● INPUT MATERIAL:
________

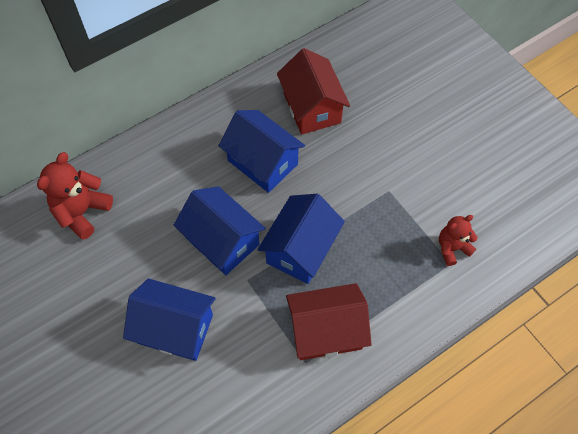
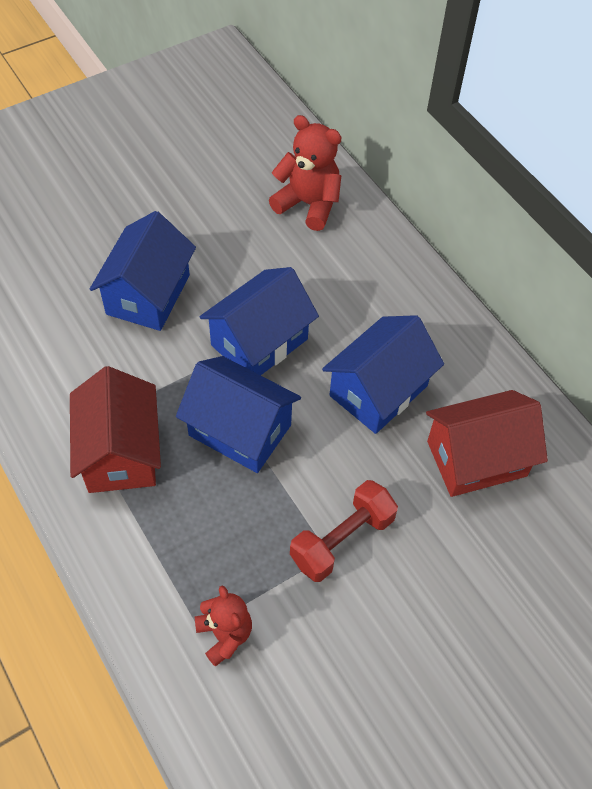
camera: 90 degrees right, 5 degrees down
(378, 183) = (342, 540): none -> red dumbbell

________

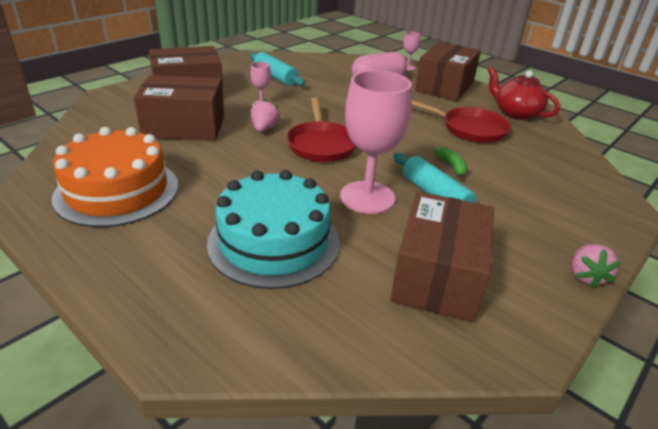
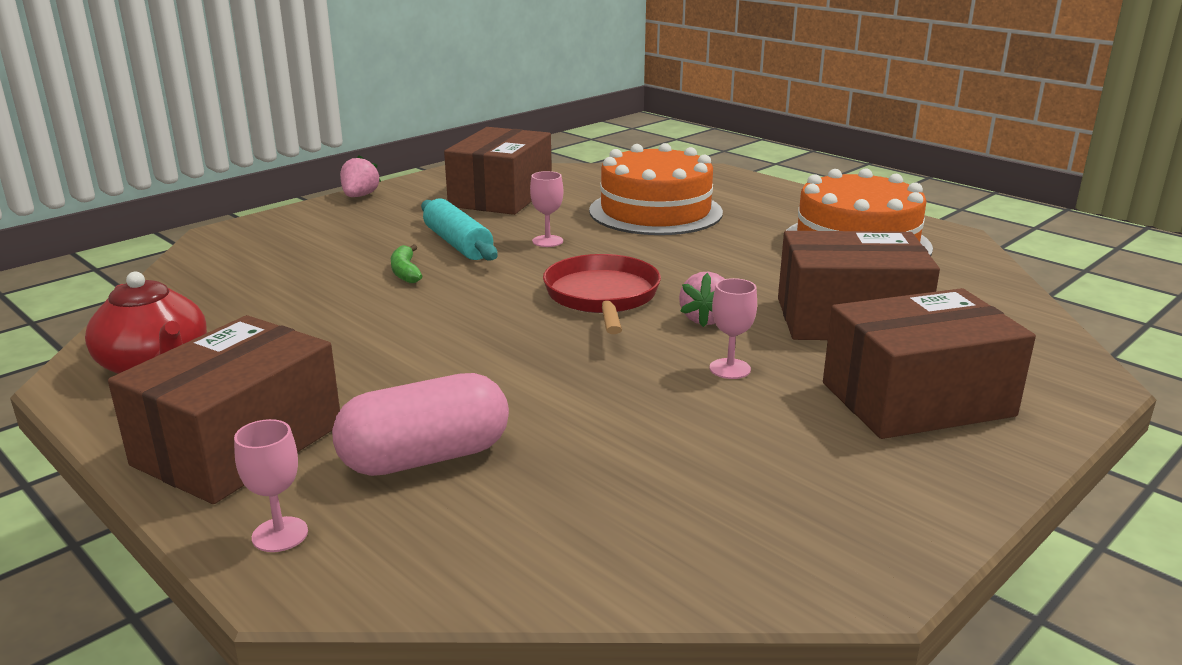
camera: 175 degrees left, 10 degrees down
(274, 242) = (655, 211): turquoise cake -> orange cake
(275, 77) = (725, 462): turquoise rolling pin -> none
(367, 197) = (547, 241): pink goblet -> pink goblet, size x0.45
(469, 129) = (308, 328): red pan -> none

________

● WORK REQUEST: Quote the data above from the line containing "camera: 90 degrees right, 5 degrees down" to the line containing "(378, 183) = (342, 540): none -> red dumbbell", inclusive, and stop.

● YOUR SOLUTION:
camera: 90 degrees right, 5 degrees down
(378, 183) = (342, 540): none -> red dumbbell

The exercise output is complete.